Exercise details. A single stretch of the material below is to be transcribed exactly, starting at the line with "R15: 12k (DAC, FAN) -> 12k (5V, RESET)" and ending after the line with "BZ101: buzzer 12V".

Excerpted data.
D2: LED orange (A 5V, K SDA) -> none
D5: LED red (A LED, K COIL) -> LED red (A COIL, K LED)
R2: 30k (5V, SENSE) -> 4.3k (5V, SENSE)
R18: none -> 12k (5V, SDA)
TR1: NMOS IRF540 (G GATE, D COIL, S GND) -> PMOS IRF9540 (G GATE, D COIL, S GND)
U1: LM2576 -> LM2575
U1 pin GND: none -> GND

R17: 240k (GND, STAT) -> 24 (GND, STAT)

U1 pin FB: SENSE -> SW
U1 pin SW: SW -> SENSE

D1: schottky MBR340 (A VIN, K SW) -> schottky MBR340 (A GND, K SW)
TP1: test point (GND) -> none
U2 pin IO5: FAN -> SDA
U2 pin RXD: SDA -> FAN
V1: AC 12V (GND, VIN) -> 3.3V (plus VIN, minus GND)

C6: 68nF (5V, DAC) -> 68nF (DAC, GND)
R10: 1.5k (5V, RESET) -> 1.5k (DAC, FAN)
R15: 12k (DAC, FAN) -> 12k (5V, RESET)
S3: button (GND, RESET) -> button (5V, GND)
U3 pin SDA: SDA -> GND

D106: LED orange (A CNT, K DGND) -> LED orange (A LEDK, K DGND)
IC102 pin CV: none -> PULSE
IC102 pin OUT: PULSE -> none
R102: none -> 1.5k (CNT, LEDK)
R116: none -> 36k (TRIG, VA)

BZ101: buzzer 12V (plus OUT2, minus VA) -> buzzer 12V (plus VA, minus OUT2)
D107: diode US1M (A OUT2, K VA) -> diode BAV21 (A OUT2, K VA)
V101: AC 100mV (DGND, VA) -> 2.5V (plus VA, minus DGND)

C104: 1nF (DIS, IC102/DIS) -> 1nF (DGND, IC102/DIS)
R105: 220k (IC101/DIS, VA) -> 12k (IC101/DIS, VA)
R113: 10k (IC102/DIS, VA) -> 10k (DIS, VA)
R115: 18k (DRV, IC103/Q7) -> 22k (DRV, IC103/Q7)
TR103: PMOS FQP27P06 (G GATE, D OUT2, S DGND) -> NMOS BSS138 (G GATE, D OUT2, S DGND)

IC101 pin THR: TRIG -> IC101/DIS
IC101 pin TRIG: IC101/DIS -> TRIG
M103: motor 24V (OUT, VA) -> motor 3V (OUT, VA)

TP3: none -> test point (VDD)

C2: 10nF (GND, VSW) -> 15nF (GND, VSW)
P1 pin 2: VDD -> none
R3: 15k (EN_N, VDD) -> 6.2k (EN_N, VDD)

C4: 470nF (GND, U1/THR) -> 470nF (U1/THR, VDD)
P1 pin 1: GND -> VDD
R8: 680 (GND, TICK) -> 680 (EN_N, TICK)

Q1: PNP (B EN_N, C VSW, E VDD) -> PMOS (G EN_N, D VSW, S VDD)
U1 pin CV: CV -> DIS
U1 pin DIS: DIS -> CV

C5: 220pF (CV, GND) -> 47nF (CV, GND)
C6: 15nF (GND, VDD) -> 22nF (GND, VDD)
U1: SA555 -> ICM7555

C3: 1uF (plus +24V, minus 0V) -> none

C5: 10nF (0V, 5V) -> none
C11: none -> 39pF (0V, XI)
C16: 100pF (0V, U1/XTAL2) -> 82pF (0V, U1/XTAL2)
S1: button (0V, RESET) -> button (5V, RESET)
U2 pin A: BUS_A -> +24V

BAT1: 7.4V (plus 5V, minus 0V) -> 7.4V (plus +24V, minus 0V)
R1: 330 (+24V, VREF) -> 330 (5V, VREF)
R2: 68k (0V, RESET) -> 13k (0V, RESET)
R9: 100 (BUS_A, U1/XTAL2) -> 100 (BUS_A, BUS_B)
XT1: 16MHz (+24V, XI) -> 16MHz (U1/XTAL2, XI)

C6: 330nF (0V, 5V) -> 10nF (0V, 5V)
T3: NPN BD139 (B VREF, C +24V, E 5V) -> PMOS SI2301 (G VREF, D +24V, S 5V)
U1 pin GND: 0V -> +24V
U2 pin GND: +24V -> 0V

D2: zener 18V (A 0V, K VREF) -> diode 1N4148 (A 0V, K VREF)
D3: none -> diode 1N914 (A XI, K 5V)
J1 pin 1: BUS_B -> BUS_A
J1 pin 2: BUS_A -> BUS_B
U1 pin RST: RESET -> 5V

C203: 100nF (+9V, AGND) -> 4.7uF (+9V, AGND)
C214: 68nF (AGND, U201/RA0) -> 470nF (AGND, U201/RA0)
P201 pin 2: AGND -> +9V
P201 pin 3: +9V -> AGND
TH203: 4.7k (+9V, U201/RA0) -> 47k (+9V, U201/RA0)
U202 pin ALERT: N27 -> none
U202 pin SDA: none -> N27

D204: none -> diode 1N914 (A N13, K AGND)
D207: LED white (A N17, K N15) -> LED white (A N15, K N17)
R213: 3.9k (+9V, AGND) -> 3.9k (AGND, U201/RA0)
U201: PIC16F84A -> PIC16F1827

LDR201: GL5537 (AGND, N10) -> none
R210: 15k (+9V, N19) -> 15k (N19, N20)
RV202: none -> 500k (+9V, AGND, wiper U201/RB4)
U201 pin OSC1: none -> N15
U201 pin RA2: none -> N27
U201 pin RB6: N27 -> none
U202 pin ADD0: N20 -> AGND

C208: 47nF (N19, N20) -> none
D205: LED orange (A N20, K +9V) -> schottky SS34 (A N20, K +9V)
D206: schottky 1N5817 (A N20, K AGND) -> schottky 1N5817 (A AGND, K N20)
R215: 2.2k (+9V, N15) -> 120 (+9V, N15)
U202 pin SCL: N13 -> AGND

Answer to this problem.
R15: 12k (DAC, FAN) -> 12k (5V, RESET)
S3: button (GND, RESET) -> button (5V, GND)
U3 pin SDA: SDA -> GND

D106: LED orange (A CNT, K DGND) -> LED orange (A LEDK, K DGND)
IC102 pin CV: none -> PULSE
IC102 pin OUT: PULSE -> none
R102: none -> 1.5k (CNT, LEDK)
R116: none -> 36k (TRIG, VA)

BZ101: buzzer 12V (plus OUT2, minus VA) -> buzzer 12V (plus VA, minus OUT2)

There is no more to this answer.